— Your goal —
Reproduce precisely the lines of the listing below, starting with the line that contains "camera: 90 degrees right, 20 degrees up" and stopping after the line that contains "green bucket [322,48,376,127]"; include nothing else.

— Data provided —
-- -- --
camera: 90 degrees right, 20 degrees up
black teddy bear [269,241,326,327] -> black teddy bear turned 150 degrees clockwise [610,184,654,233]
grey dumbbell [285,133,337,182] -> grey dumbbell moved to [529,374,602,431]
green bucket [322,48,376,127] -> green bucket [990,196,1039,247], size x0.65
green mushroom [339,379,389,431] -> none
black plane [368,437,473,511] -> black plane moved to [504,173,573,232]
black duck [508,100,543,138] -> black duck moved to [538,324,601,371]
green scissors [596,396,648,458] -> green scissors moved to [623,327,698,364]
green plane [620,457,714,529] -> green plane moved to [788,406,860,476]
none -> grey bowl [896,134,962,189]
-- -- --
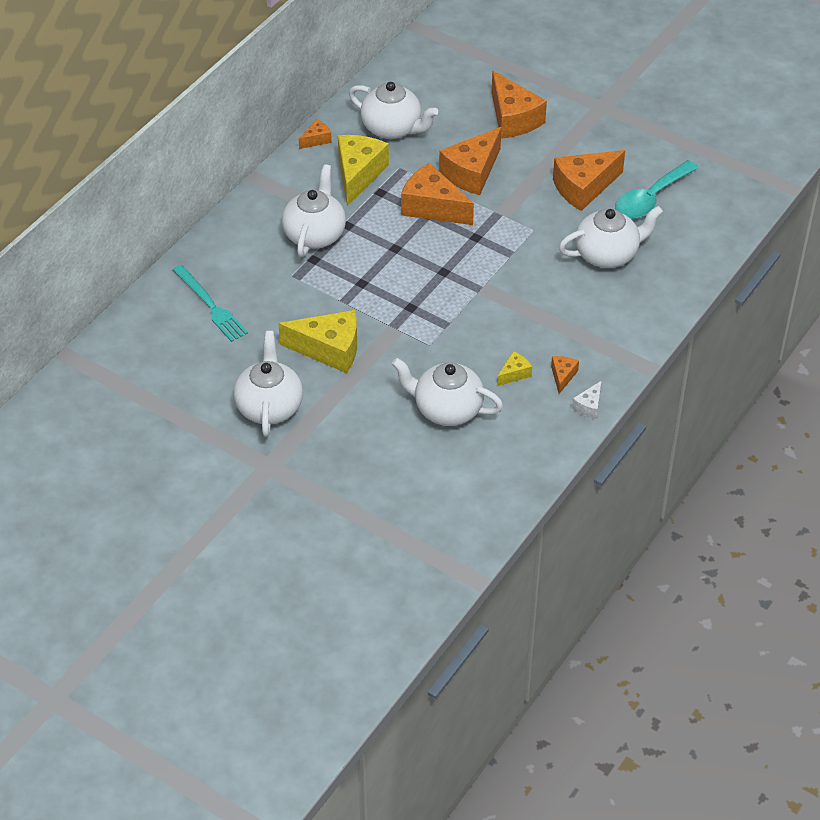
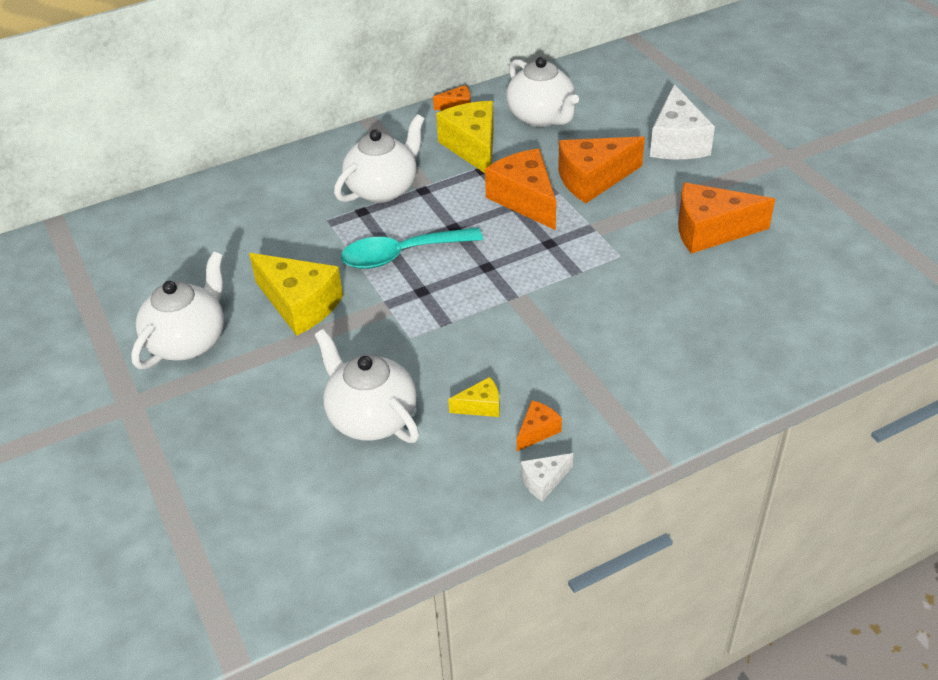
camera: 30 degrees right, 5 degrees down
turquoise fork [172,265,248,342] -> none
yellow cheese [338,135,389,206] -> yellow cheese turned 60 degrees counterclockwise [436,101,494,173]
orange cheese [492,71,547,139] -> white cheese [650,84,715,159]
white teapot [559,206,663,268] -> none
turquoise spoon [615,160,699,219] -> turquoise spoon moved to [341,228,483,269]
-- -- --
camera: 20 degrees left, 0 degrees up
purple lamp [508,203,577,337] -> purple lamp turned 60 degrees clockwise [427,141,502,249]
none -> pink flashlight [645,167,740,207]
-- -- --
— Your solution —
camera: 90 degrees right, 20 degrees up
black teddy bear [269,241,326,327] -> black teddy bear turned 150 degrees clockwise [610,184,654,233]
grey dumbbell [285,133,337,182] -> grey dumbbell moved to [529,374,602,431]
green bucket [322,48,376,127] -> green bucket [990,196,1039,247], size x0.65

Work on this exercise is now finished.